• **Exercise instructions**
Write out, exactly as they stand, the line containing "Q1: PMOS BSS84" and all subsequent lines up to and including the final line of the records.

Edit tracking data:
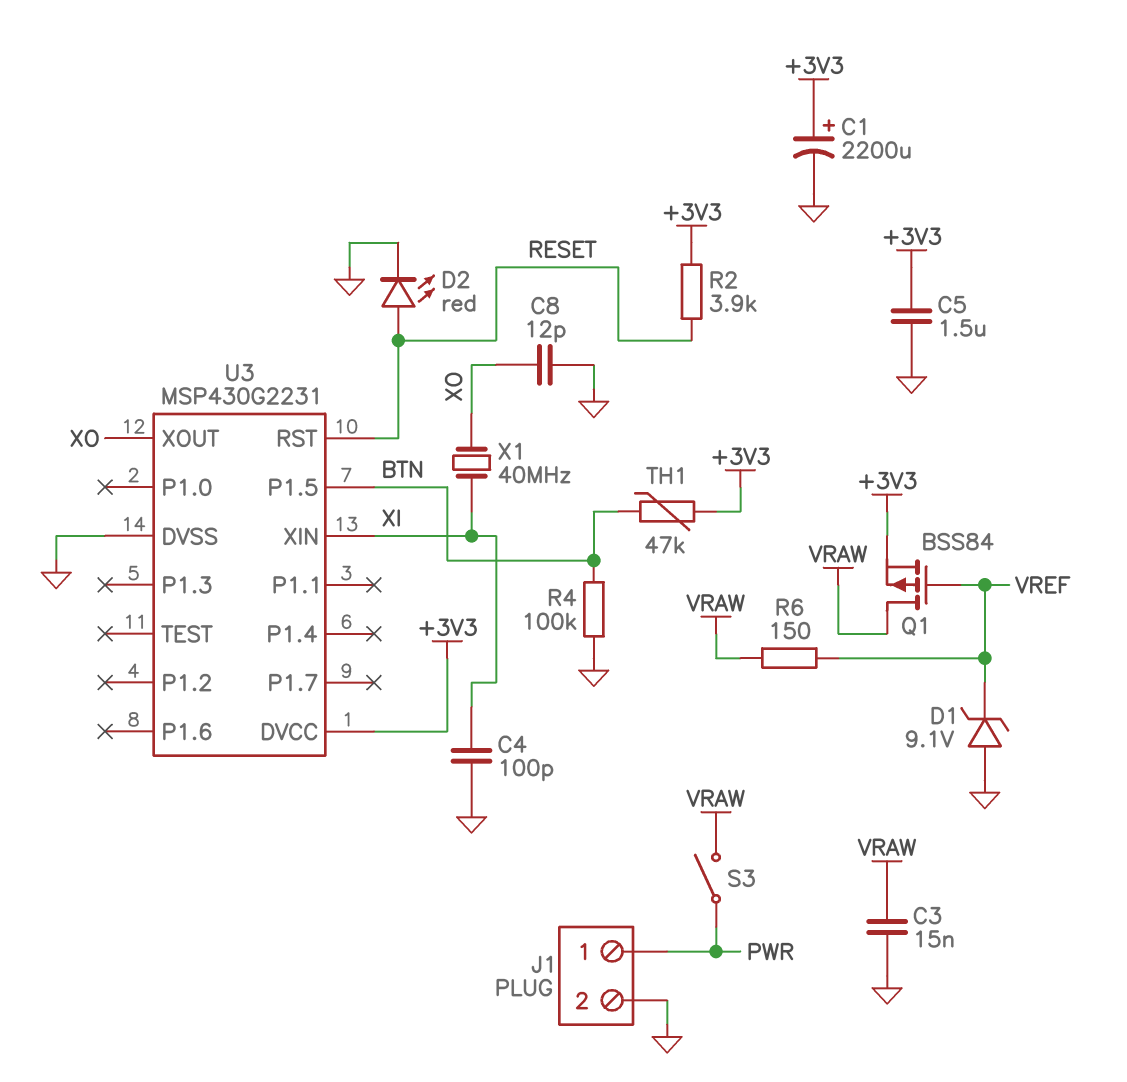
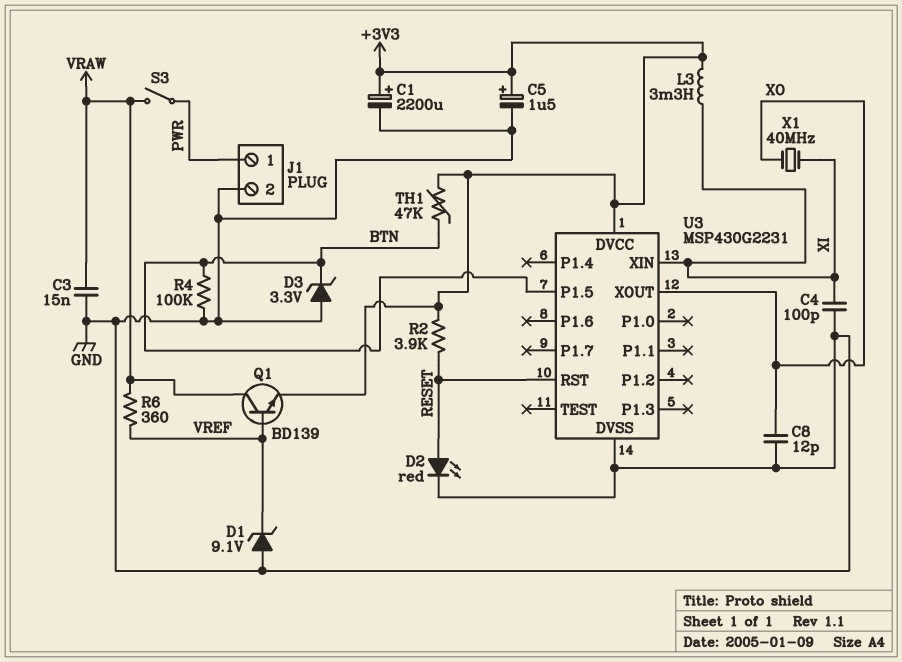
C5: 1.5uF (+3V3, GND) -> 1.5uF (plus +3V3, minus GND)
D3: none -> zener 3.3V (A GND, K BTN)
L3: none -> 3.3mH (+3V3, XI)
Q1: PMOS BSS84 (G VREF, D VRAW, S +3V3) -> NPN BD139 (B VREF, C VRAW, E +3V3)
R6: 150 (VRAW, VREF) -> 360 (VRAW, VREF)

• **Answer to the exercise**
Q1: PMOS BSS84 (G VREF, D VRAW, S +3V3) -> NPN BD139 (B VREF, C VRAW, E +3V3)
R6: 150 (VRAW, VREF) -> 360 (VRAW, VREF)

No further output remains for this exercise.